How to complete this task — Return every record verbatim, omitting all pictures.

-------------------------

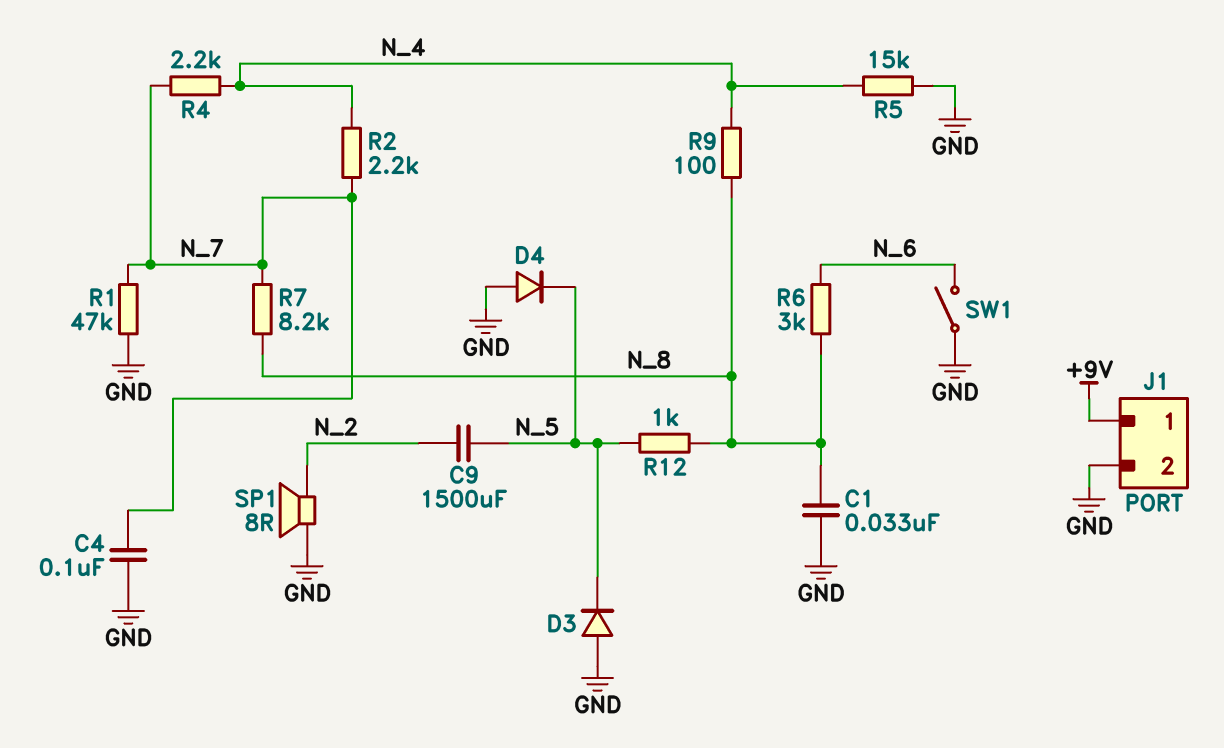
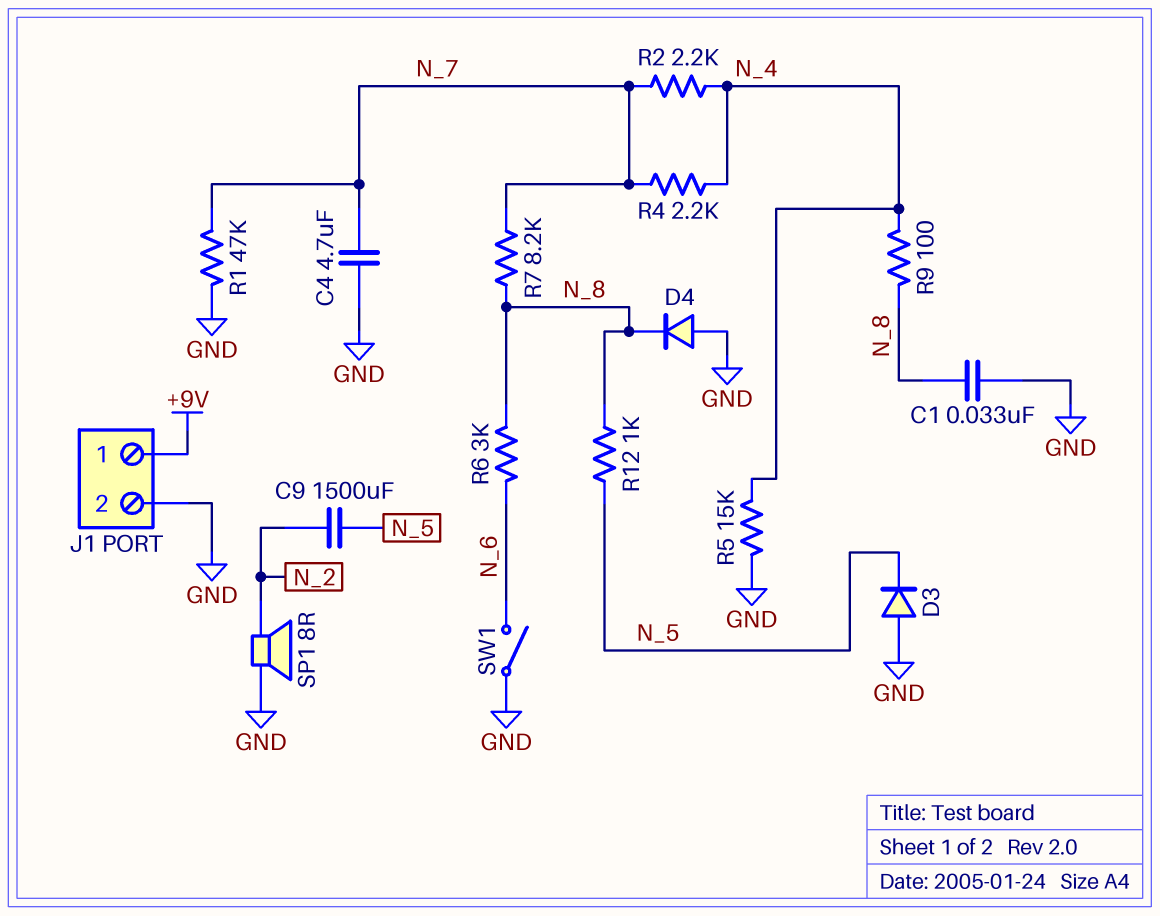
C4: 100nF (GND, N_7) -> 4.7uF (GND, N_7)
D4: diode (A GND, K N_5) -> diode (A GND, K N_8)

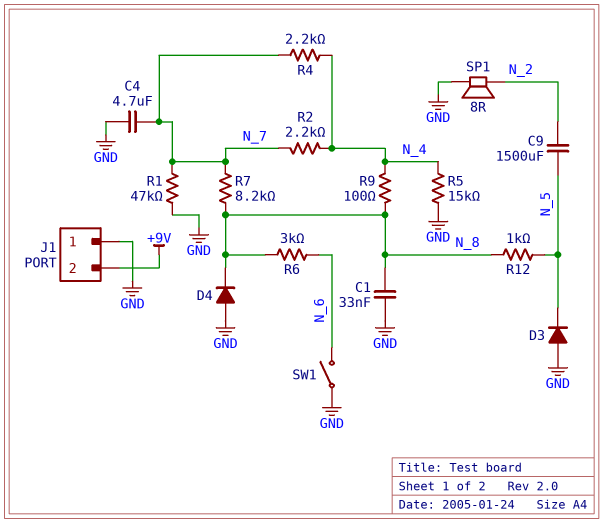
J1 pin 1: +9V -> GND
J1 pin 2: GND -> +9V

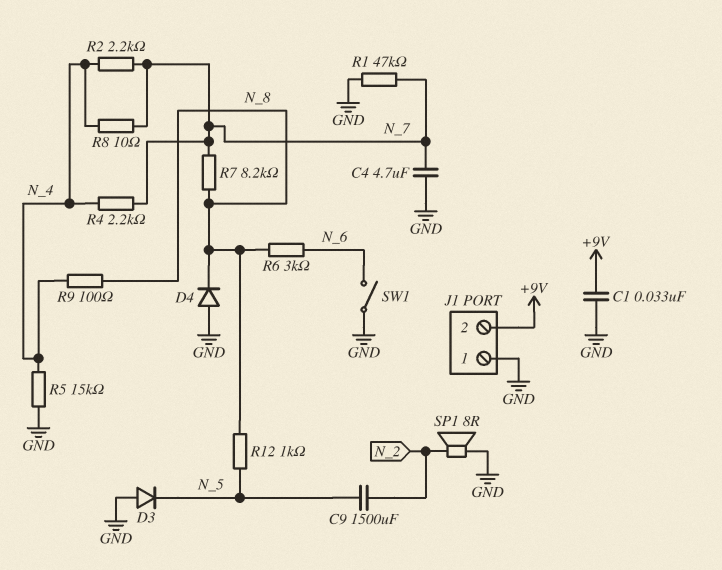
C1: 33nF (GND, N_8) -> 33nF (+9V, GND)
R8: none -> 10 (N_4, N_7)

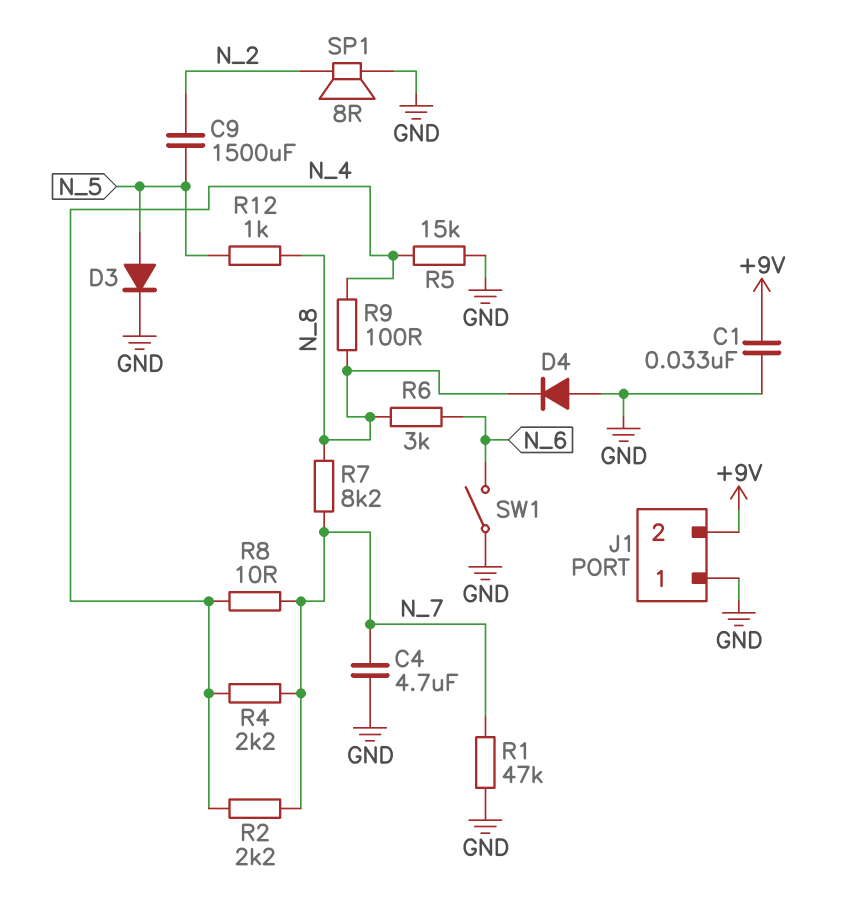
D3: diode (A GND, K N_5) -> diode (A N_5, K GND)

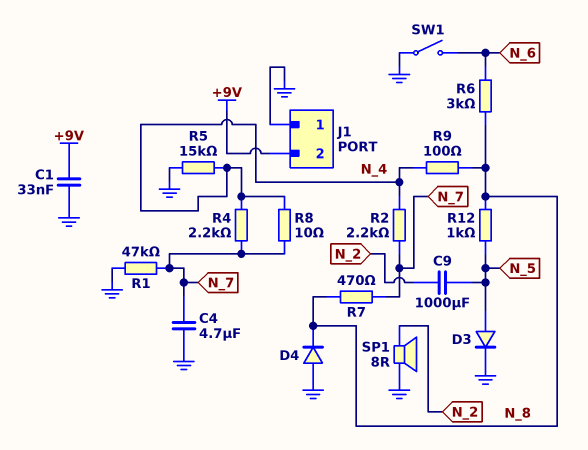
C9: 1500uF (N_2, N_5) -> 1000uF (N_2, N_5)
R7: 8.2k (N_7, N_8) -> 470 (N_7, N_8)

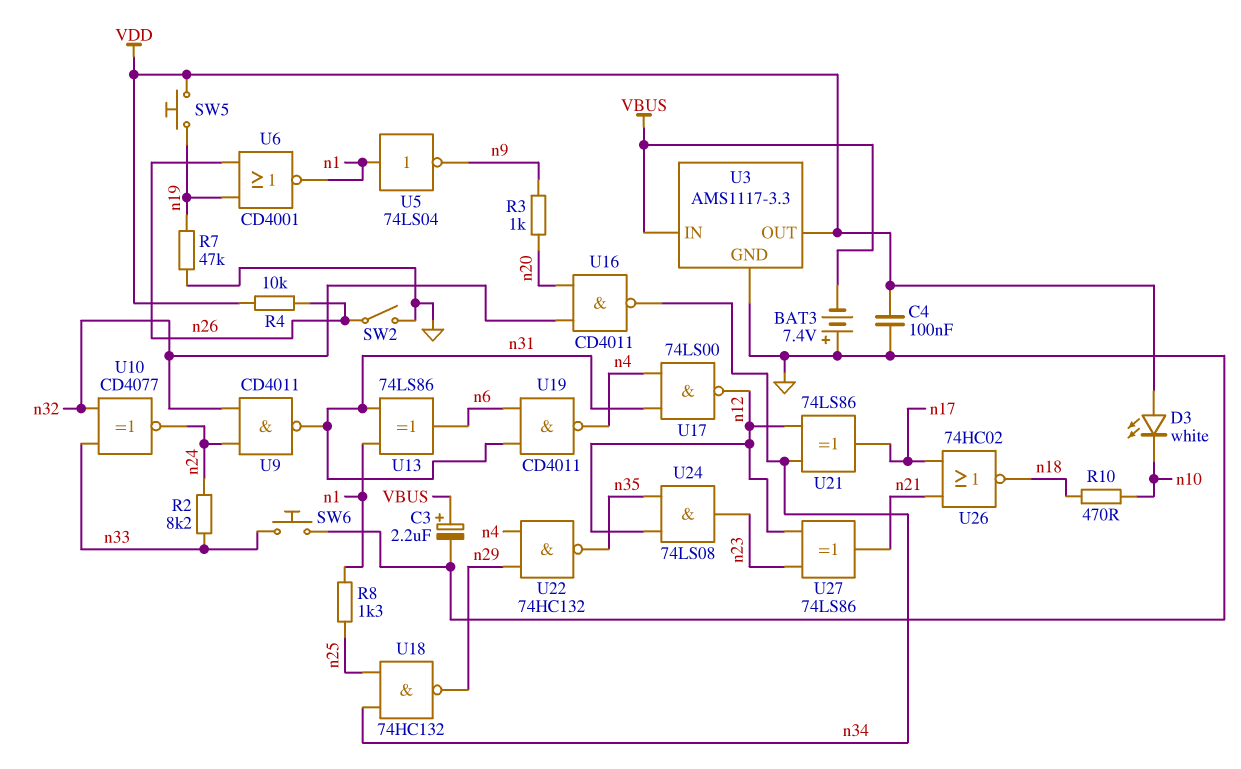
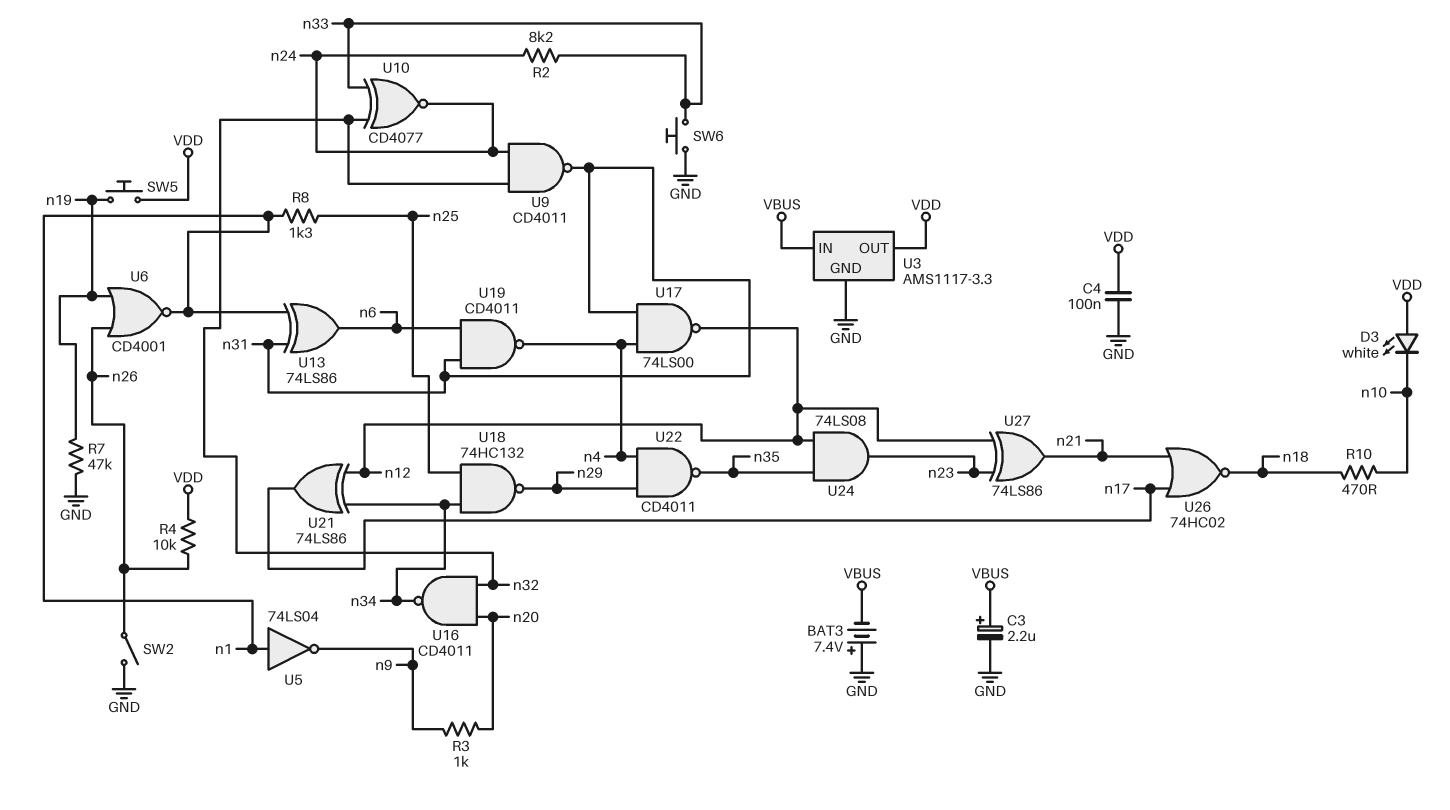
U22: NAND 74HC132 (in n4, in n29, out n35) -> NAND CD4011 (in n4, in n29, out n35)

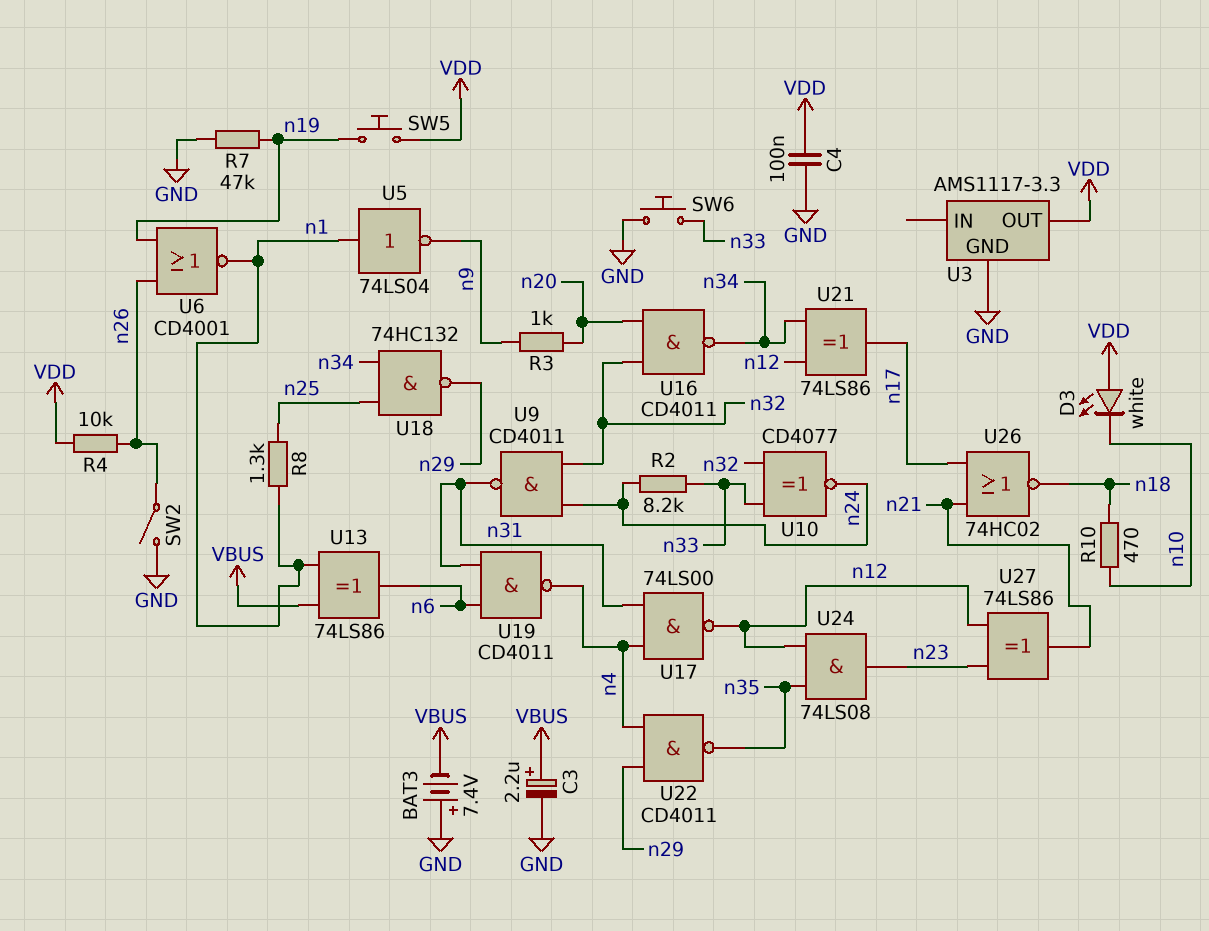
U3 pin IN: VBUS -> none
U13: XOR 74LS86 (in n1, in n31, out n6) -> XOR 74LS86 (in VBUS, in n1, out n6)

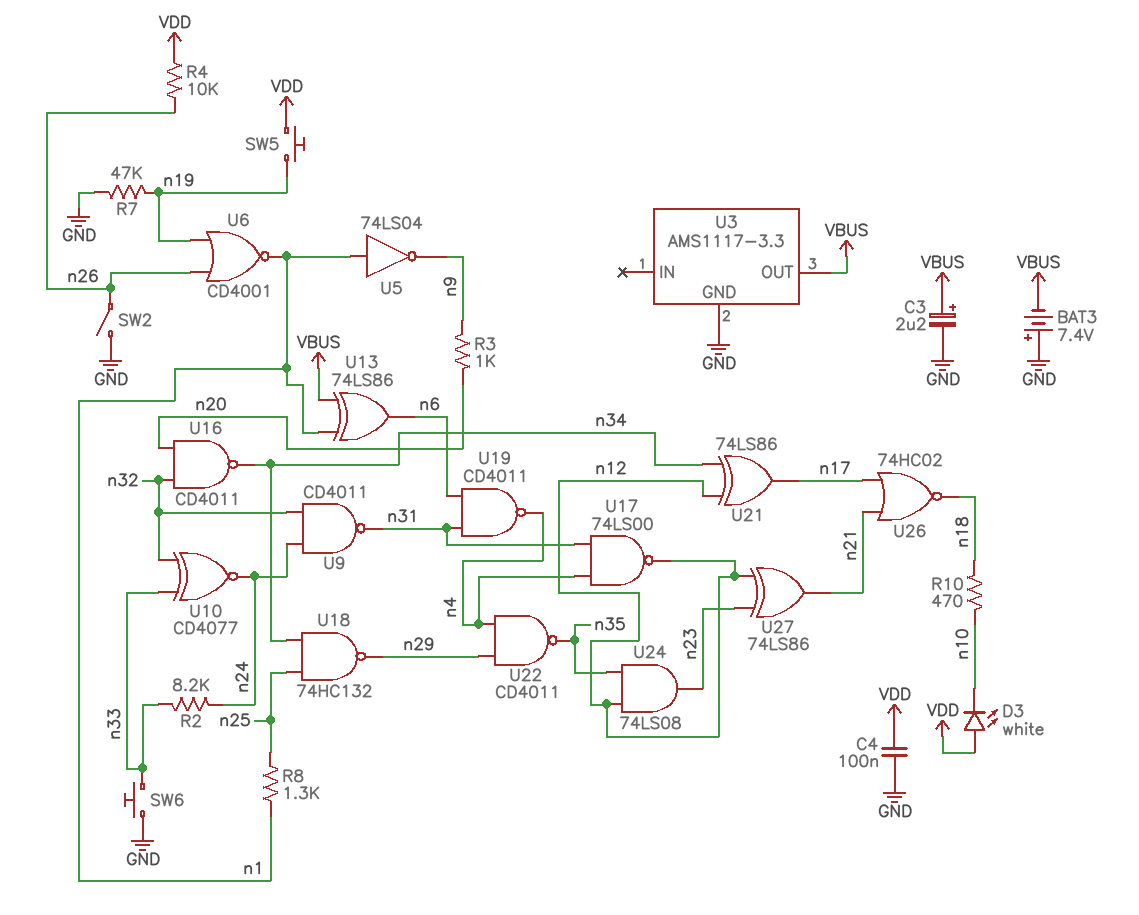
U3 pin OUT: VDD -> VBUS

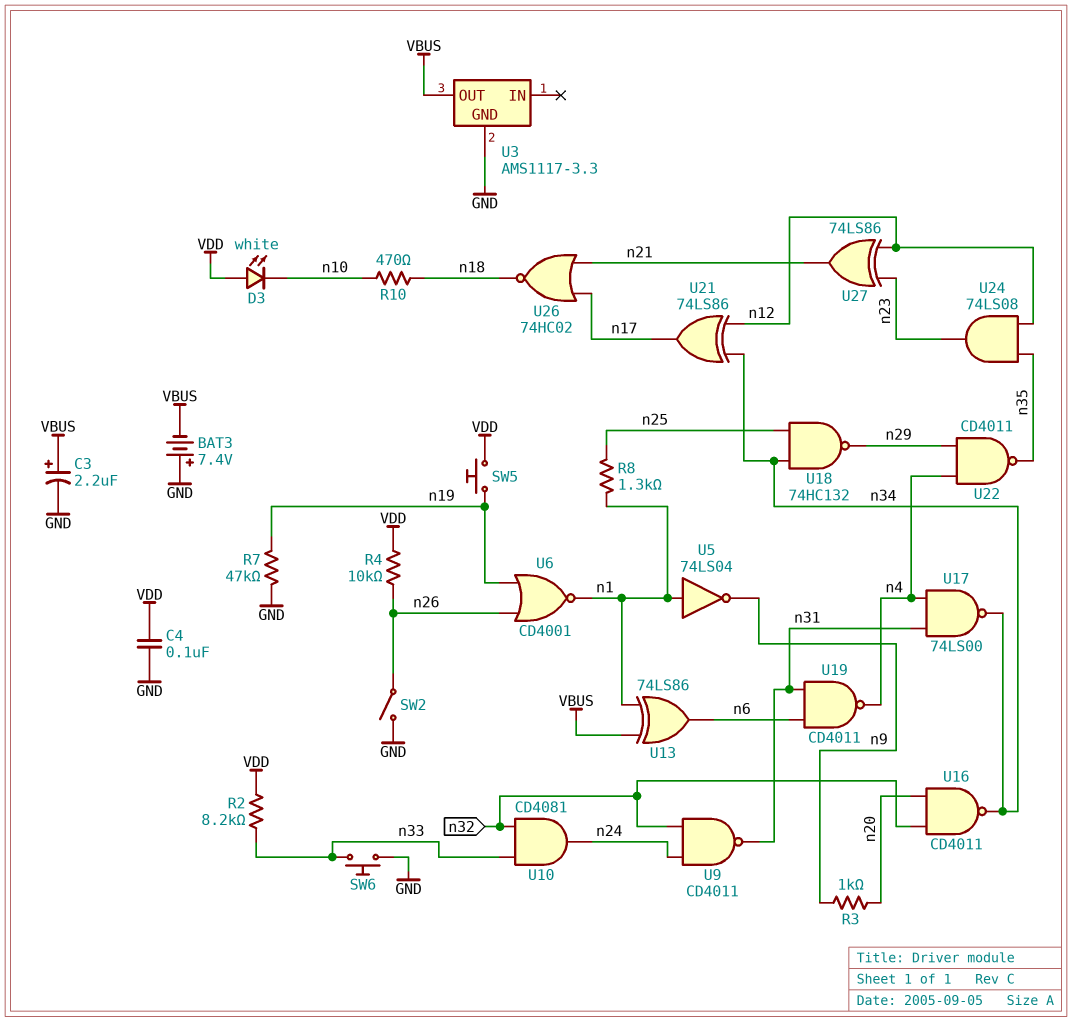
R2: 8.2k (n24, n33) -> 8.2k (VDD, n33)
U10: XNOR CD4077 (in n32, in n33, out n24) -> AND CD4081 (in n32, in n33, out n24)
U17: NAND 74LS00 (in n4, in n31, out n12) -> NAND 74LS00 (in n4, in n31, out n34)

-------------------------

Exercise output —
C4: 100nF (GND, N_7) -> 4.7uF (GND, N_7)
D4: diode (A GND, K N_5) -> diode (A GND, K N_8)

J1 pin 1: +9V -> GND
J1 pin 2: GND -> +9V

C1: 33nF (GND, N_8) -> 33nF (+9V, GND)
R8: none -> 10 (N_4, N_7)

D3: diode (A GND, K N_5) -> diode (A N_5, K GND)

C9: 1500uF (N_2, N_5) -> 1000uF (N_2, N_5)
R7: 8.2k (N_7, N_8) -> 470 (N_7, N_8)

U22: NAND 74HC132 (in n4, in n29, out n35) -> NAND CD4011 (in n4, in n29, out n35)

U3 pin IN: VBUS -> none
U13: XOR 74LS86 (in n1, in n31, out n6) -> XOR 74LS86 (in VBUS, in n1, out n6)

U3 pin OUT: VDD -> VBUS

R2: 8.2k (n24, n33) -> 8.2k (VDD, n33)
U10: XNOR CD4077 (in n32, in n33, out n24) -> AND CD4081 (in n32, in n33, out n24)
U17: NAND 74LS00 (in n4, in n31, out n12) -> NAND 74LS00 (in n4, in n31, out n34)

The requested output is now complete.